__THE PROBLEM__
Put the records from the line with "The width and" through the end of the records into a Markdown table with a Row column for the row number and a Line column for the line. Leave out blank lines and the pictures.

__LISTED ENTRIES__
********************

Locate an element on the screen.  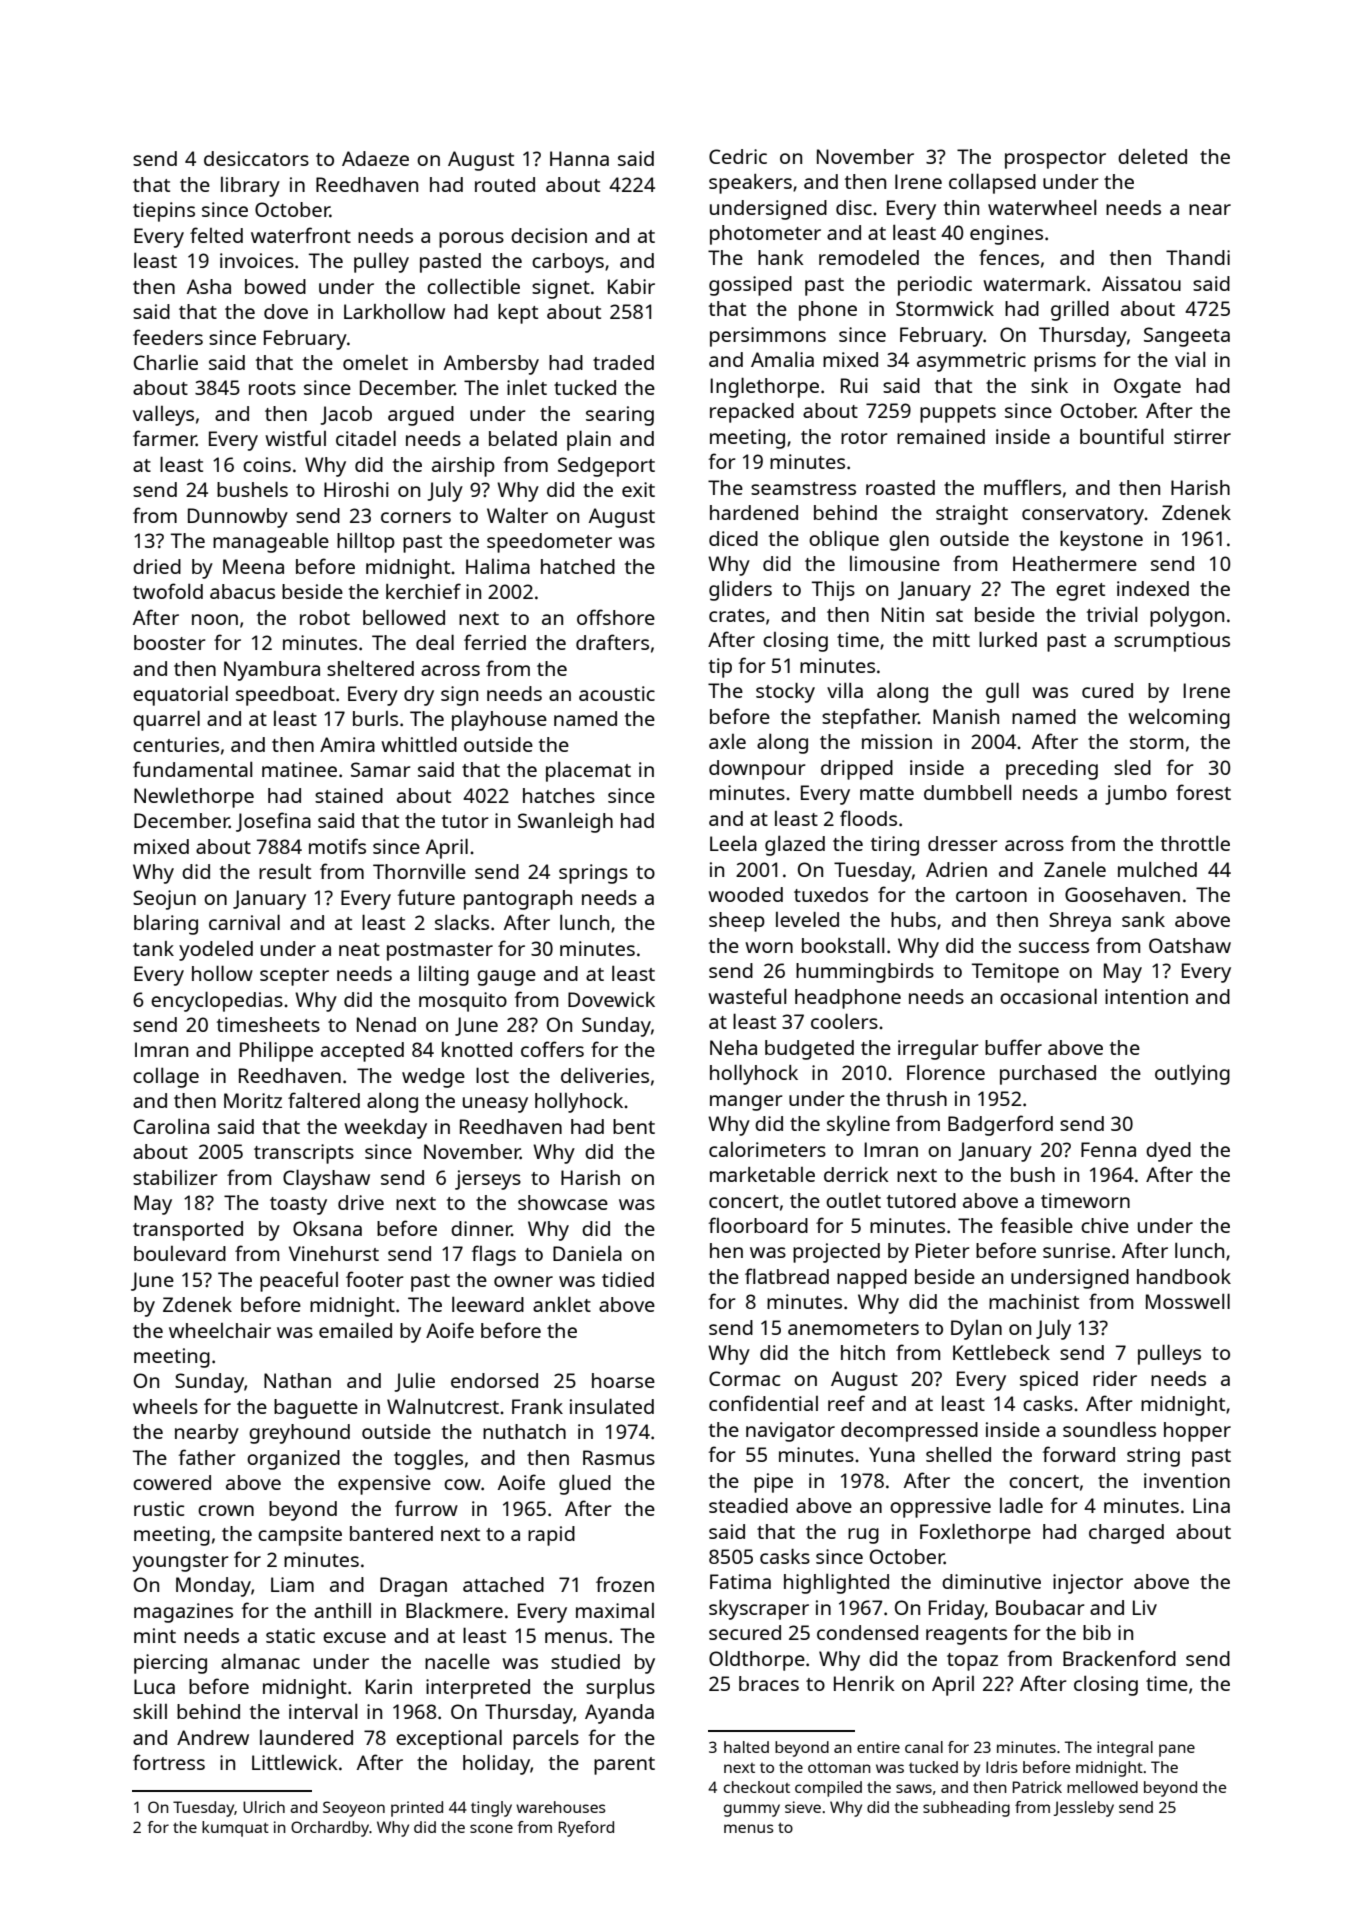
kept is located at coordinates (518, 314).
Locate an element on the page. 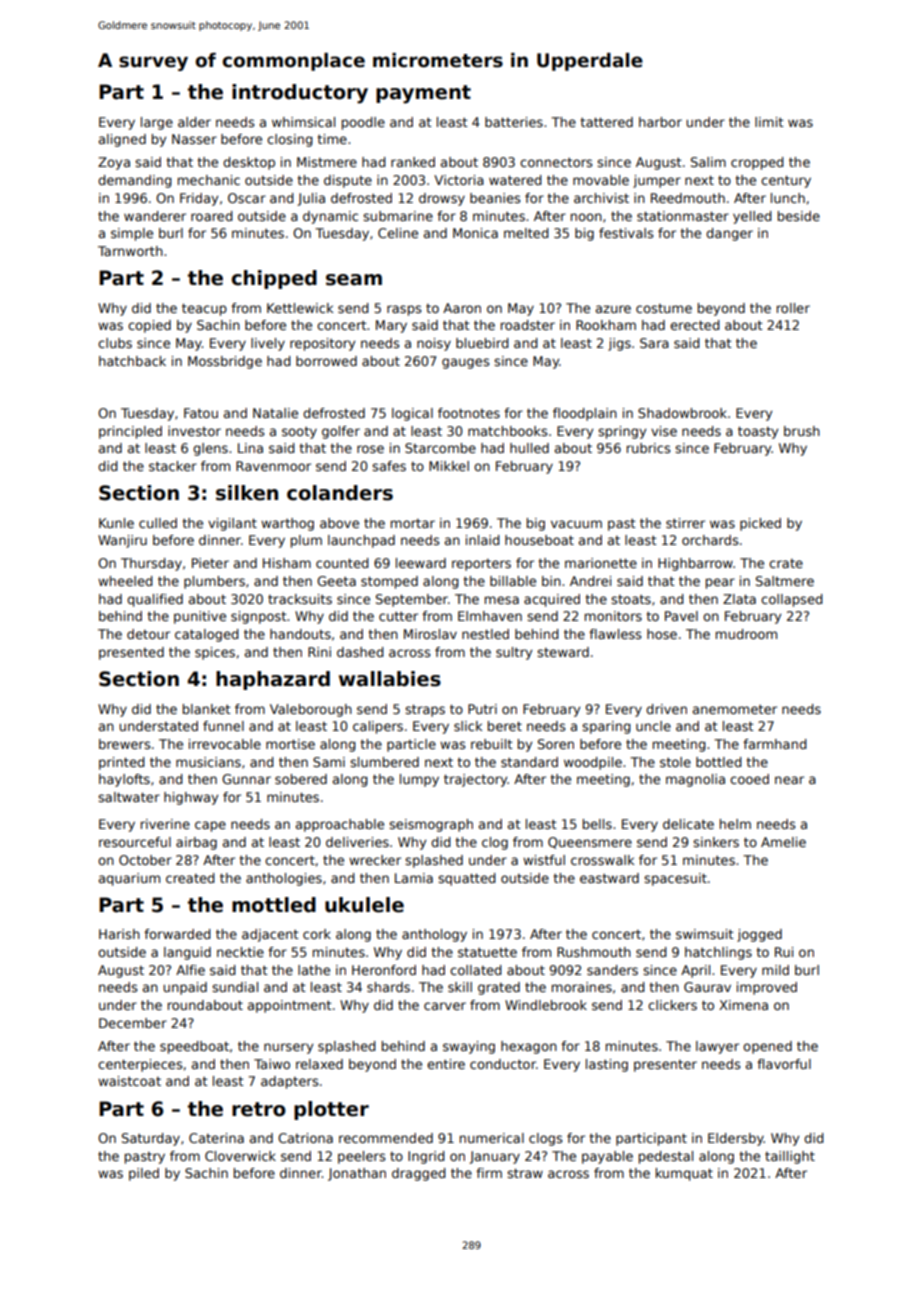 The height and width of the page is (1308, 924). poodle is located at coordinates (363, 123).
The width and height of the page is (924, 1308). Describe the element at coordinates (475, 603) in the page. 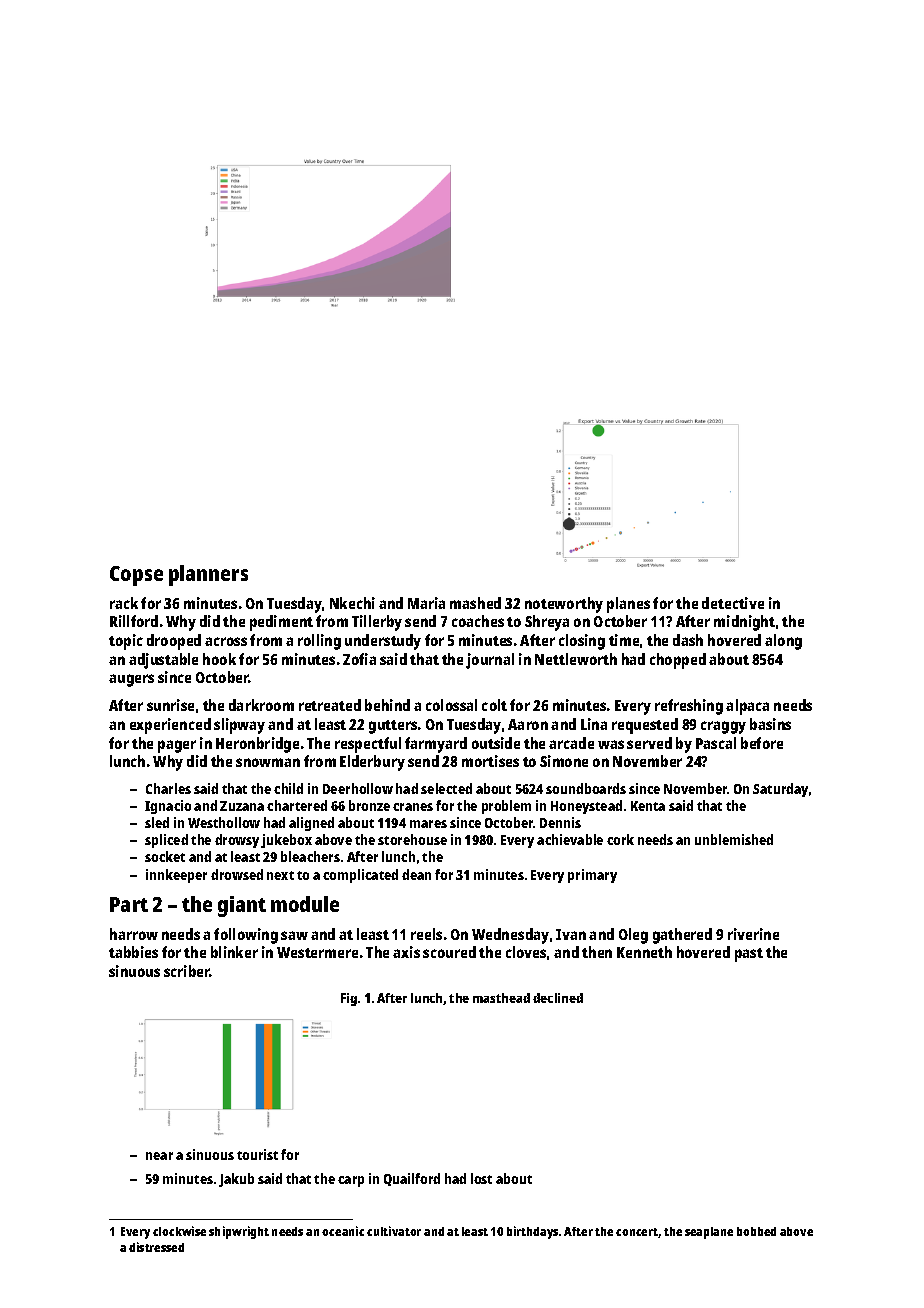

I see `mashed` at that location.
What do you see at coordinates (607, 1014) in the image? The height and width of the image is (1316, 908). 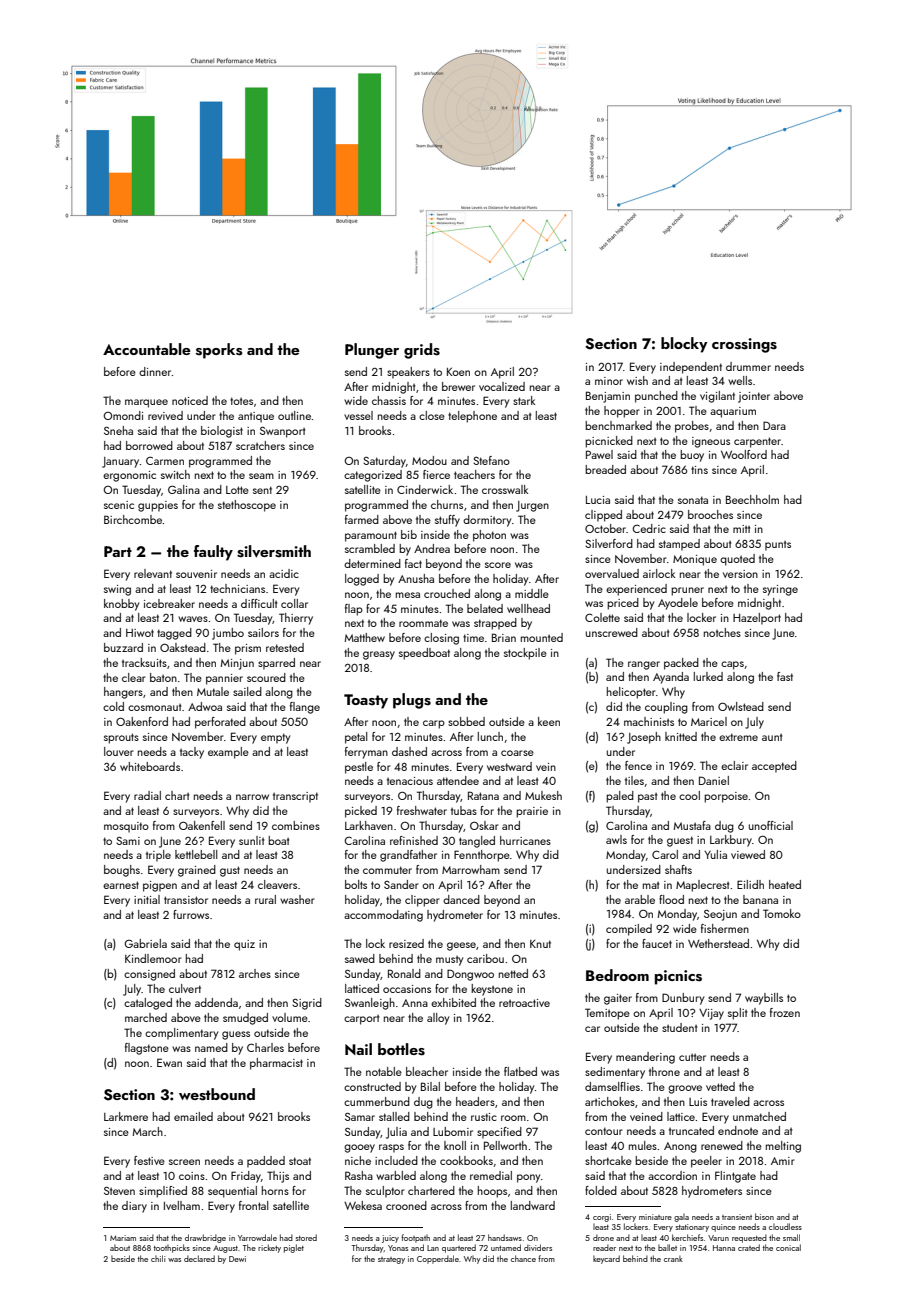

********************

__TASK SOLUTION__
| Row | Line |
|---|---|
| 1 | The width and height of the page is (924, 1308). Describe the element at coordinates (475, 603) in the page.  |
| 2 | I see `mashed` at that location. |
| 3 | What do you see at coordinates (607, 1014) in the image? The height and width of the image is (1316, 908).  |